# [RECORD EXTRACTS]
--- START ---
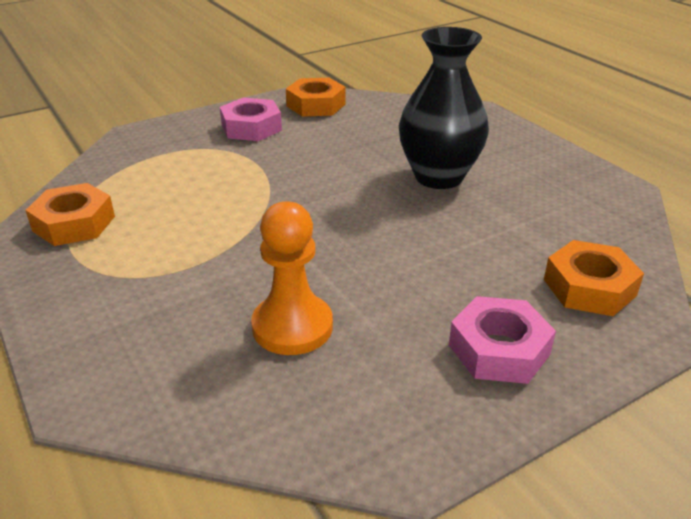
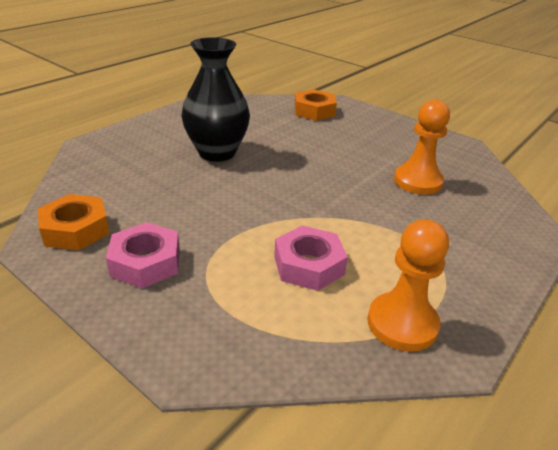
camera: 110 degrees left, 0 degrees up
orange nut [25,183,115,246] -> orange pawn [367,219,449,352]
pink nut [449,296,556,384] -> pink nut moved to [274,225,348,291]

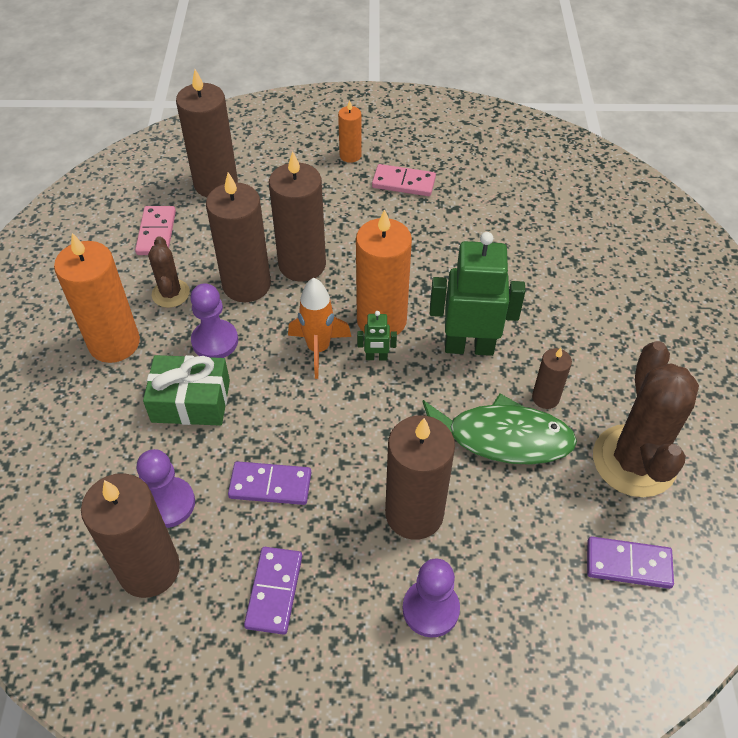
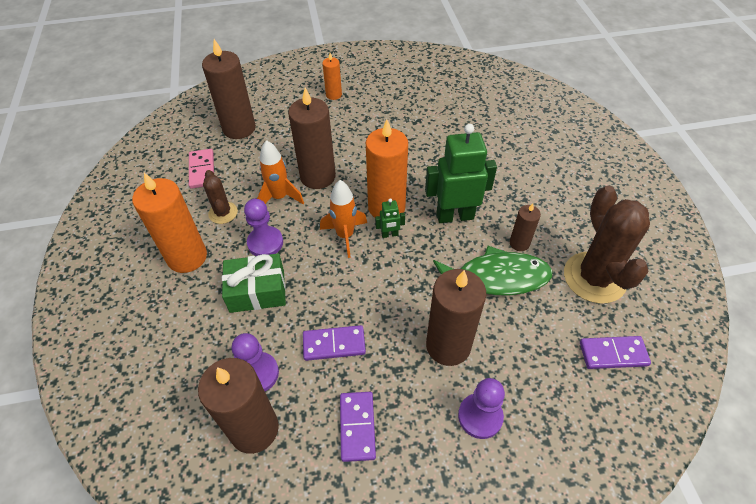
camera: 10 degrees left, 0 degrees up
brown candle [206,172,271,302] -> orange rocket [257,140,304,204]
pink domino [372,164,436,196] -> none

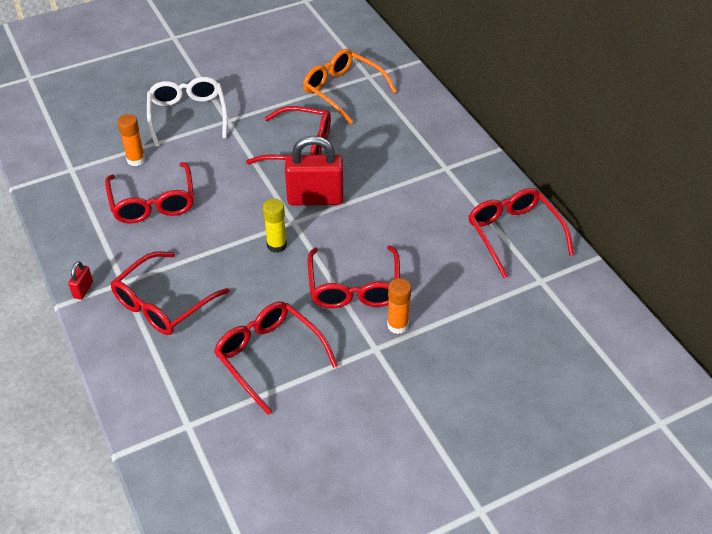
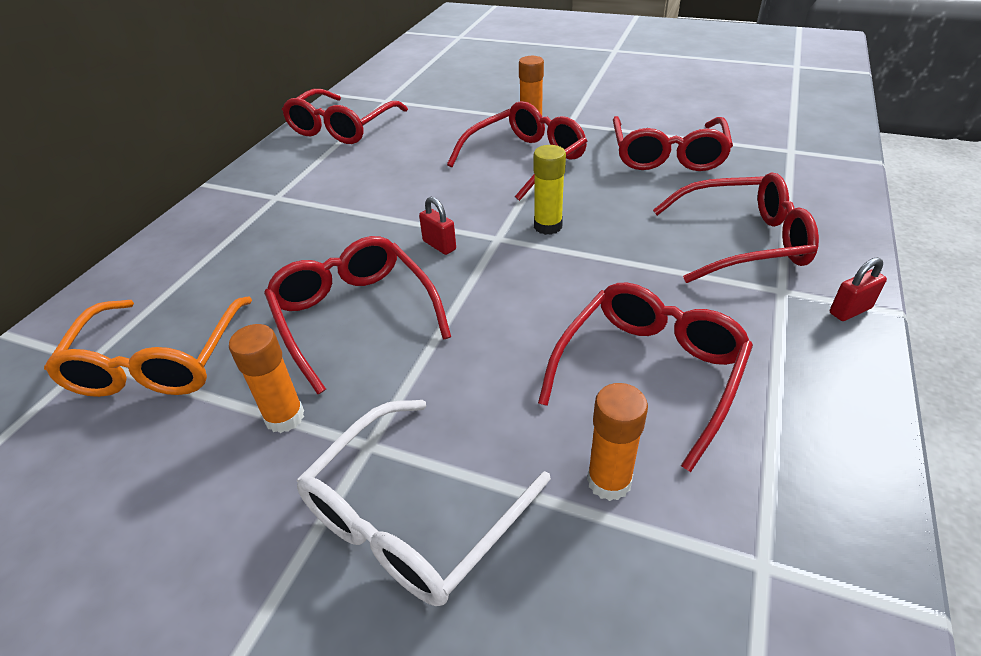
camera: 130 degrees left, 5 degrees down
red padlock [285,136,343,205] -> red padlock [419,197,456,255], size x0.44
none -> orange glue stick [229,324,304,433]

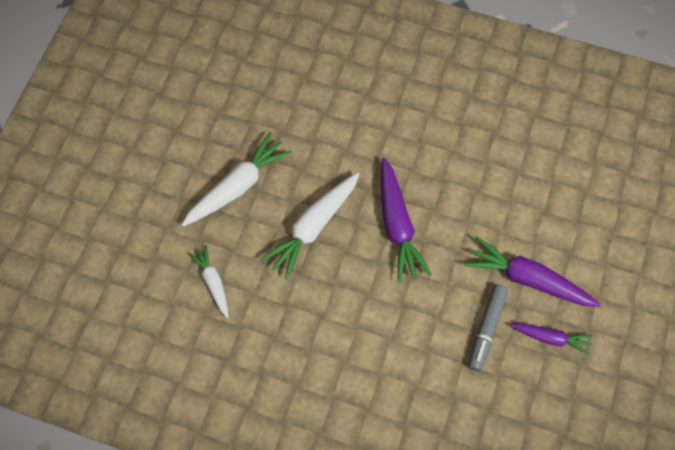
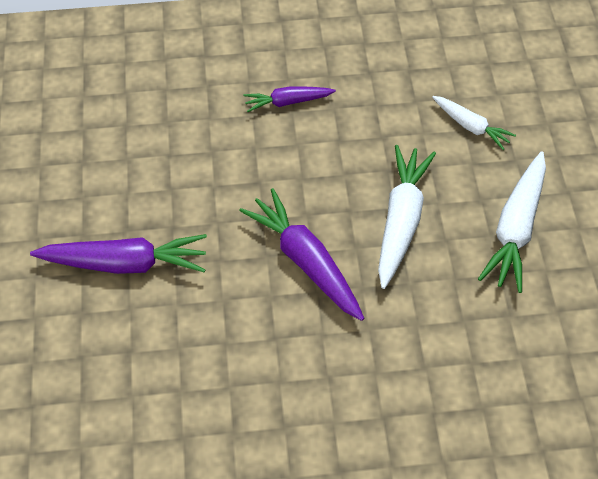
camera: 155 degrees right, 10 degrees down
grey marker [468,284,508,371] -> none
purple carrot [509,323,592,355] -> purple carrot moved to [243,87,336,112]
--- END ---
# [DESCRIPTION OF THE TASK]
Return a copy of each line in the records above that has "down" in it.

# [ANSWER BOX]
camera: 130 degrees left, 5 degrees down
camera: 155 degrees right, 10 degrees down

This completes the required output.